> **Assignment**
Look below for lines that hold the string "pink" and copy each one.

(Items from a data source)
--- --- ---
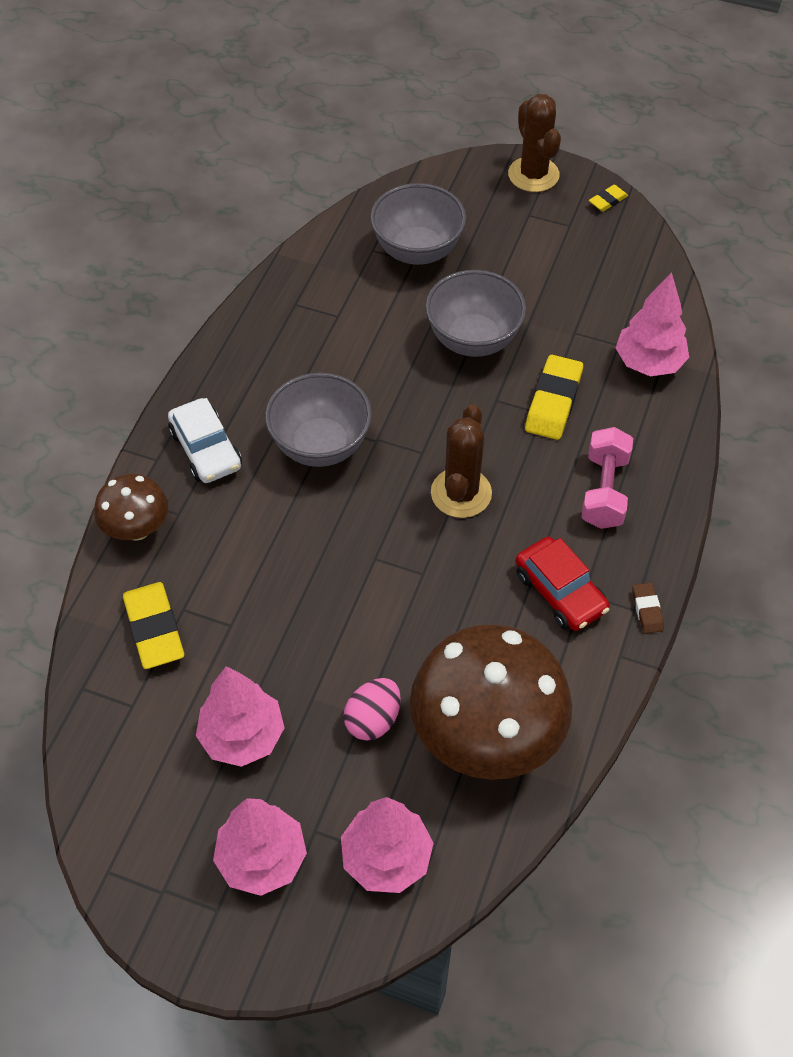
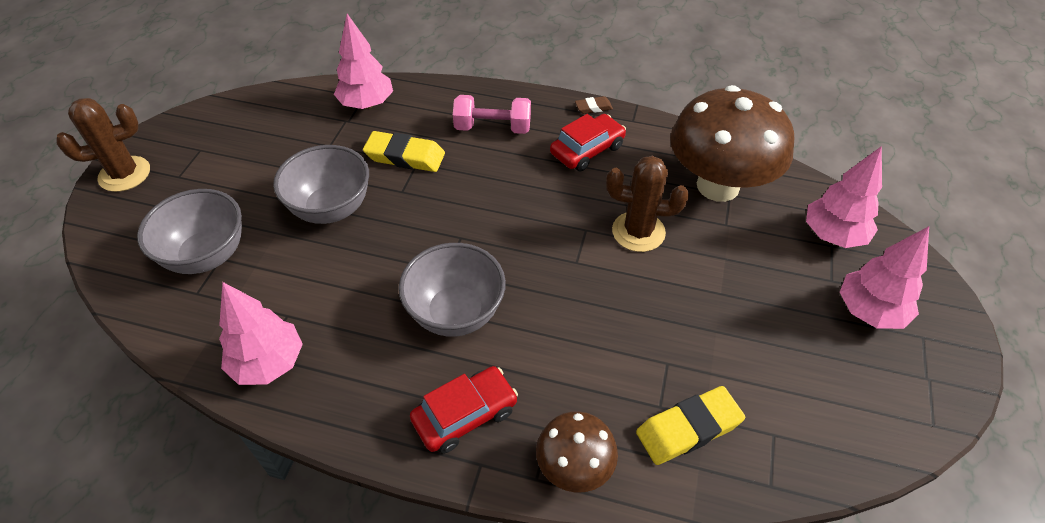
camera: 95 degrees left, 5 degrees down
(206, 449) = (465, 415): white car -> red car
(242, 736) = (772, 338): pink tree -> pink tree (268, 363)
(373, 719) = (727, 251): pink egg -> none
(461, 493) = (502, 209): brown cactus -> brown cactus (638, 232)
(608, 201) = (176, 126): yellow eraser -> none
--- --- ---
> **Answer to the problem**
(242, 736) = (772, 338): pink tree -> pink tree (268, 363)
(373, 719) = (727, 251): pink egg -> none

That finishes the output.